--- Material provided ---

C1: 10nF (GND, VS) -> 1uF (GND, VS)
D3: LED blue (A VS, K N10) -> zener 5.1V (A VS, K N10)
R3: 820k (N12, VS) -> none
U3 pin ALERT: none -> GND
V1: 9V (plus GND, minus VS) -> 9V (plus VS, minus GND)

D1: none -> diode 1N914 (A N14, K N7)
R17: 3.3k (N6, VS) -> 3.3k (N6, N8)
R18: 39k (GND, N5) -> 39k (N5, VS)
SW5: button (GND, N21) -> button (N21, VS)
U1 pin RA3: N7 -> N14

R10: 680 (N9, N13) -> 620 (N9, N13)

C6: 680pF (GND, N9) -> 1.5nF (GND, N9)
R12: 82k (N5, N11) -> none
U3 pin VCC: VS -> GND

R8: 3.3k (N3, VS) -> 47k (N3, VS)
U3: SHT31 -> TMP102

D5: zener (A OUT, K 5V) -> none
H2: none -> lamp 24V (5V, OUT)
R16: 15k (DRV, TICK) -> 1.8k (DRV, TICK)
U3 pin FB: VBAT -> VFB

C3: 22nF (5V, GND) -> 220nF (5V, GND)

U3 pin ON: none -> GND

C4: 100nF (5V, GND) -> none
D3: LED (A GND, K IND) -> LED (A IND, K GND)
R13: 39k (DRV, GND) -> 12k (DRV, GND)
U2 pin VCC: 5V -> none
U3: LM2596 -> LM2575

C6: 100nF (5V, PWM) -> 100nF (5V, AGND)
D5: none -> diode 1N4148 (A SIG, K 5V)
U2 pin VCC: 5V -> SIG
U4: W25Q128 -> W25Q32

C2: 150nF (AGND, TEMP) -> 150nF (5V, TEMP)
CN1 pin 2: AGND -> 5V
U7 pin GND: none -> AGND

---

* About this task *
Retype exactly the lines of the data above, starting at its first line and finishing with the line that has "U3 pin FB: VBAT -> VFB" in it.

* Exercise answer *
C1: 10nF (GND, VS) -> 1uF (GND, VS)
D3: LED blue (A VS, K N10) -> zener 5.1V (A VS, K N10)
R3: 820k (N12, VS) -> none
U3 pin ALERT: none -> GND
V1: 9V (plus GND, minus VS) -> 9V (plus VS, minus GND)

D1: none -> diode 1N914 (A N14, K N7)
R17: 3.3k (N6, VS) -> 3.3k (N6, N8)
R18: 39k (GND, N5) -> 39k (N5, VS)
SW5: button (GND, N21) -> button (N21, VS)
U1 pin RA3: N7 -> N14

R10: 680 (N9, N13) -> 620 (N9, N13)

C6: 680pF (GND, N9) -> 1.5nF (GND, N9)
R12: 82k (N5, N11) -> none
U3 pin VCC: VS -> GND

R8: 3.3k (N3, VS) -> 47k (N3, VS)
U3: SHT31 -> TMP102

D5: zener (A OUT, K 5V) -> none
H2: none -> lamp 24V (5V, OUT)
R16: 15k (DRV, TICK) -> 1.8k (DRV, TICK)
U3 pin FB: VBAT -> VFB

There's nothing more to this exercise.